■ EXERCISE DATA
Start of Block
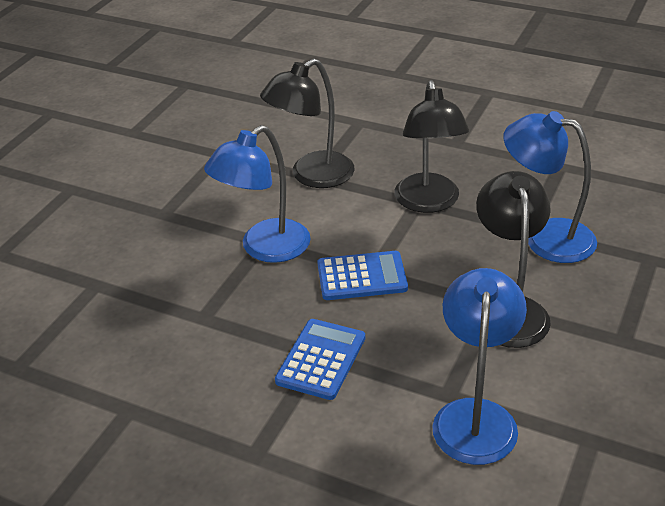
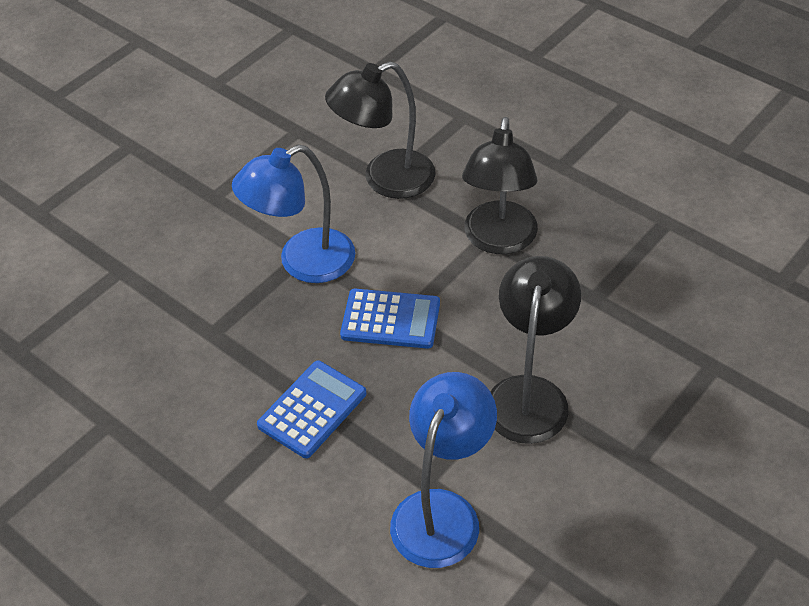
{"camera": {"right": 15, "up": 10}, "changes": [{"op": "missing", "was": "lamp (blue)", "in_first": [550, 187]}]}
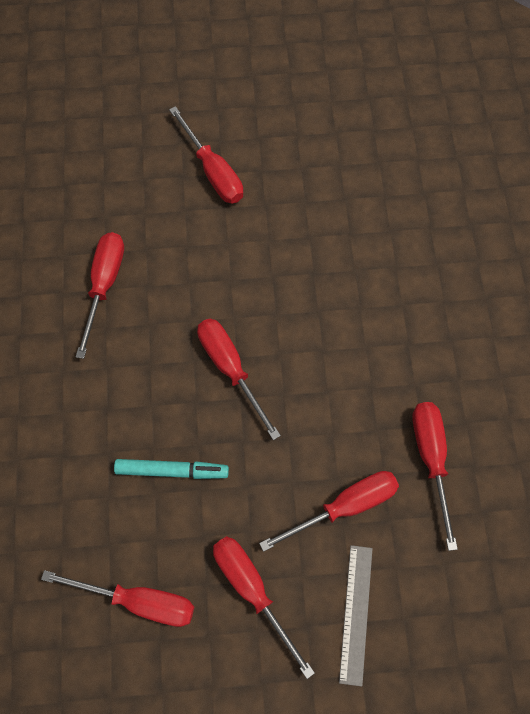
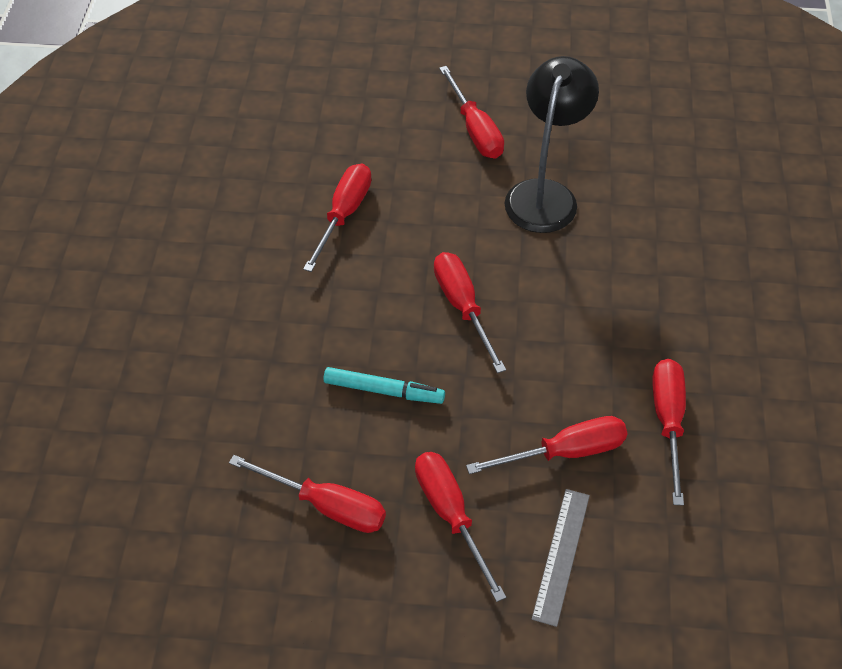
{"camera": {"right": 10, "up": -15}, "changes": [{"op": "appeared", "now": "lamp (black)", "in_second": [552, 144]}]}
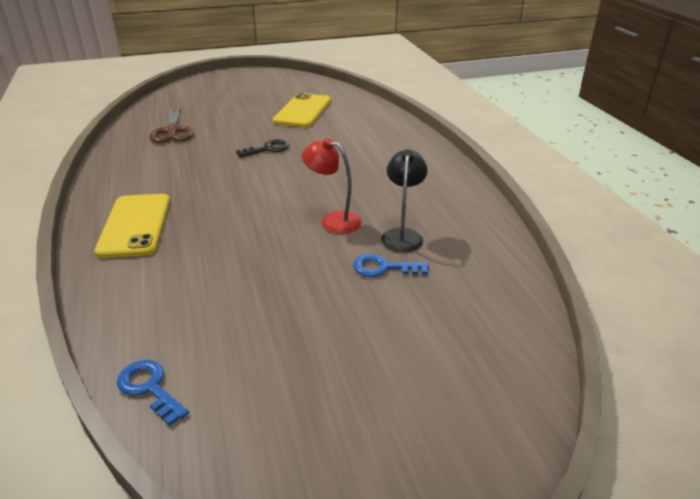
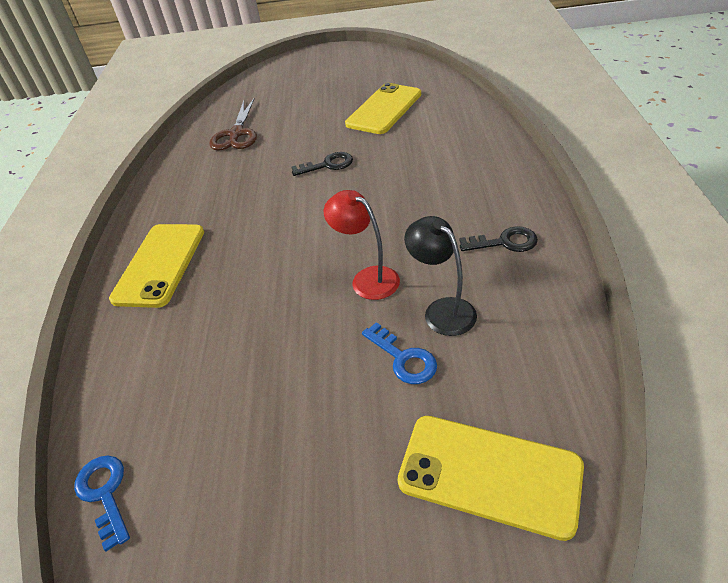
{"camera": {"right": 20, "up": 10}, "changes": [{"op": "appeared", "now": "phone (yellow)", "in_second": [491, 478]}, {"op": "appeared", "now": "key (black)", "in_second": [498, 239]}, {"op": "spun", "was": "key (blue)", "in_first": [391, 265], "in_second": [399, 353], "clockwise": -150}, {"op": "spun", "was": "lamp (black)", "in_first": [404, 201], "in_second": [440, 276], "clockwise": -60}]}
End of Block
■ REQUIREMENT
Your task is an exact transcription of all the data, minus the pictures.

■ WRITTEN REPLY
{"camera": {"right": 15, "up": 10}, "changes": [{"op": "missing", "was": "lamp (blue)", "in_first": [550, 187]}]}
{"camera": {"right": 10, "up": -15}, "changes": [{"op": "appeared", "now": "lamp (black)", "in_second": [552, 144]}]}
{"camera": {"right": 20, "up": 10}, "changes": [{"op": "appeared", "now": "phone (yellow)", "in_second": [491, 478]}, {"op": "appeared", "now": "key (black)", "in_second": [498, 239]}, {"op": "spun", "was": "key (blue)", "in_first": [391, 265], "in_second": [399, 353], "clockwise": -150}, {"op": "spun", "was": "lamp (black)", "in_first": [404, 201], "in_second": [440, 276], "clockwise": -60}]}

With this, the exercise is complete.